Top of Data for the task

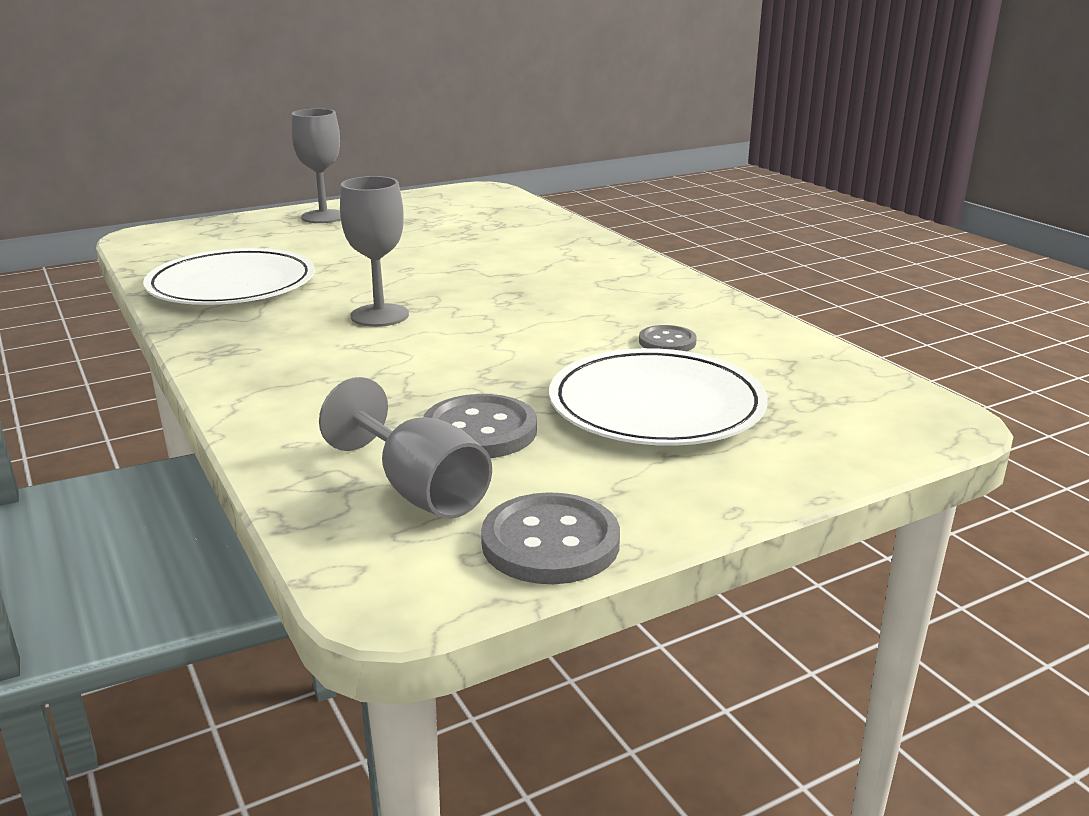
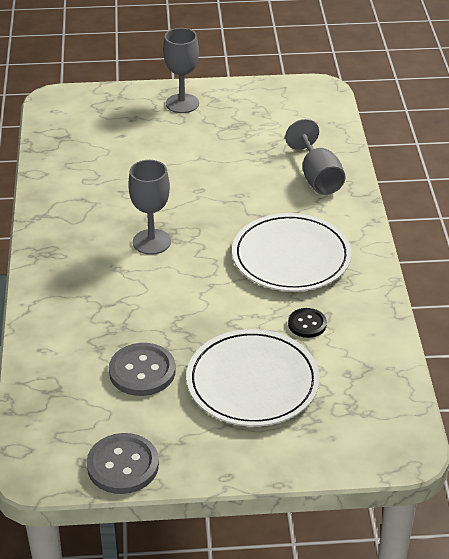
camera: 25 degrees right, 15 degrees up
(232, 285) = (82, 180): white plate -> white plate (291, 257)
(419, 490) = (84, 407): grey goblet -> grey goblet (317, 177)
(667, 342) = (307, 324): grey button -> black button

Bottom of Data for the task
Top of Data for the task

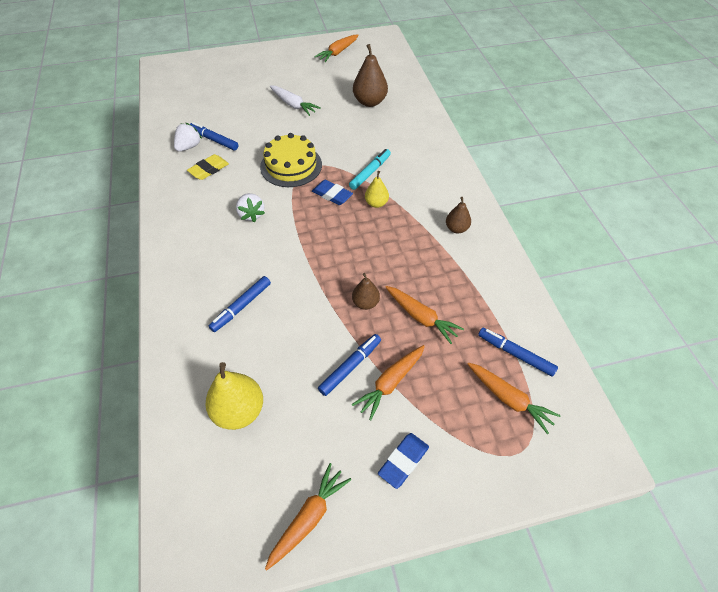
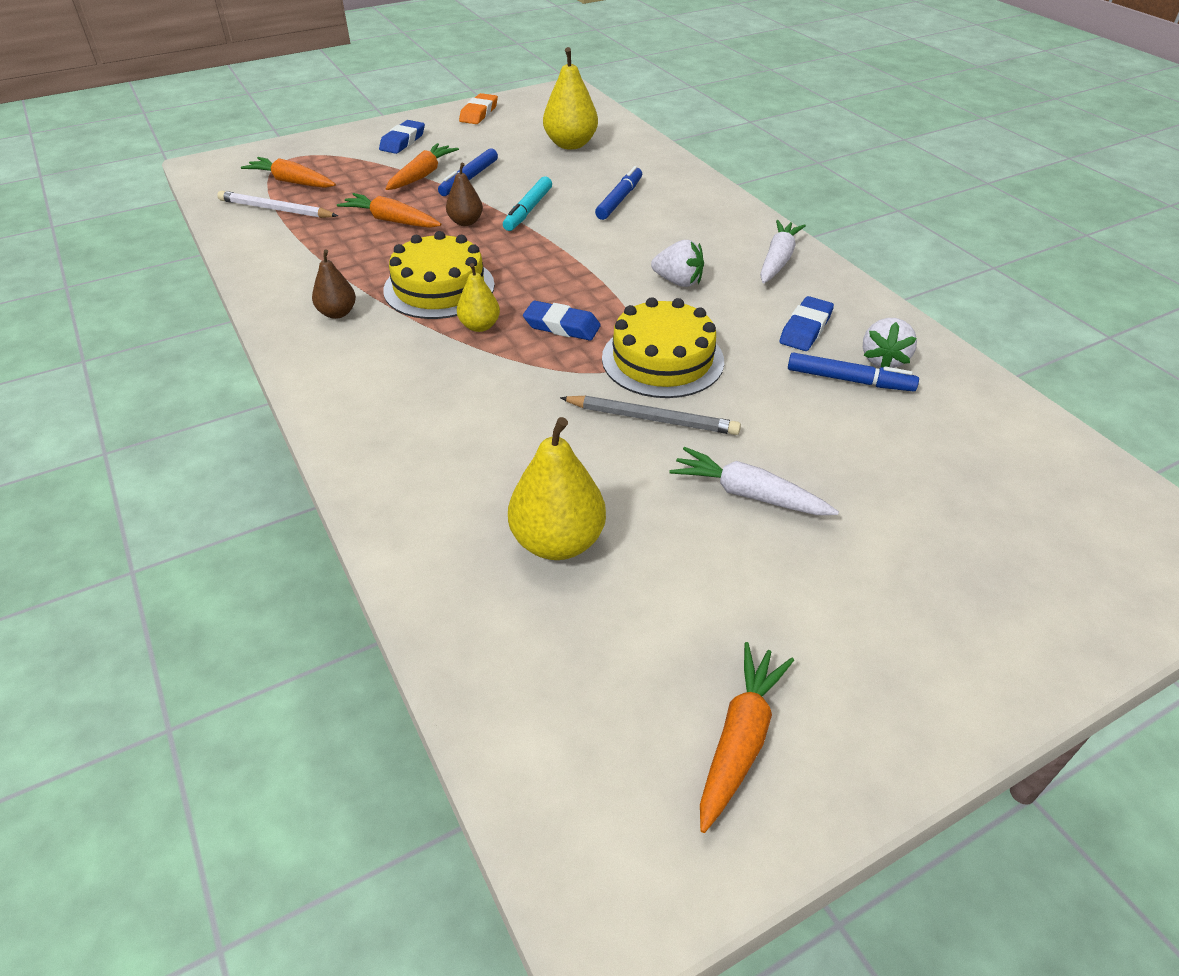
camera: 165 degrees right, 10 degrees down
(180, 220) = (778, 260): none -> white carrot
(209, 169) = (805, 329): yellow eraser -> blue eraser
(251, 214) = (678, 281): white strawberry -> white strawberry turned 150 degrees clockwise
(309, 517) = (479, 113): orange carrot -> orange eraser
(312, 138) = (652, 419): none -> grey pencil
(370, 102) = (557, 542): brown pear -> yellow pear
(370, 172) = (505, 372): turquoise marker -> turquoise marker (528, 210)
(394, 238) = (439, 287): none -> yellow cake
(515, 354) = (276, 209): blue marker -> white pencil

Bottom of Data for the task

Above are the records. Print exactly, and only, the lines from the line with "(251, 214) = (678, 281): white" to the line with "(515, 354) = (276, 209): blue", both inclusive.

> **Answer to this exercise**
(251, 214) = (678, 281): white strawberry -> white strawberry turned 150 degrees clockwise
(309, 517) = (479, 113): orange carrot -> orange eraser
(312, 138) = (652, 419): none -> grey pencil
(370, 102) = (557, 542): brown pear -> yellow pear
(370, 172) = (505, 372): turquoise marker -> turquoise marker (528, 210)
(394, 238) = (439, 287): none -> yellow cake
(515, 354) = (276, 209): blue marker -> white pencil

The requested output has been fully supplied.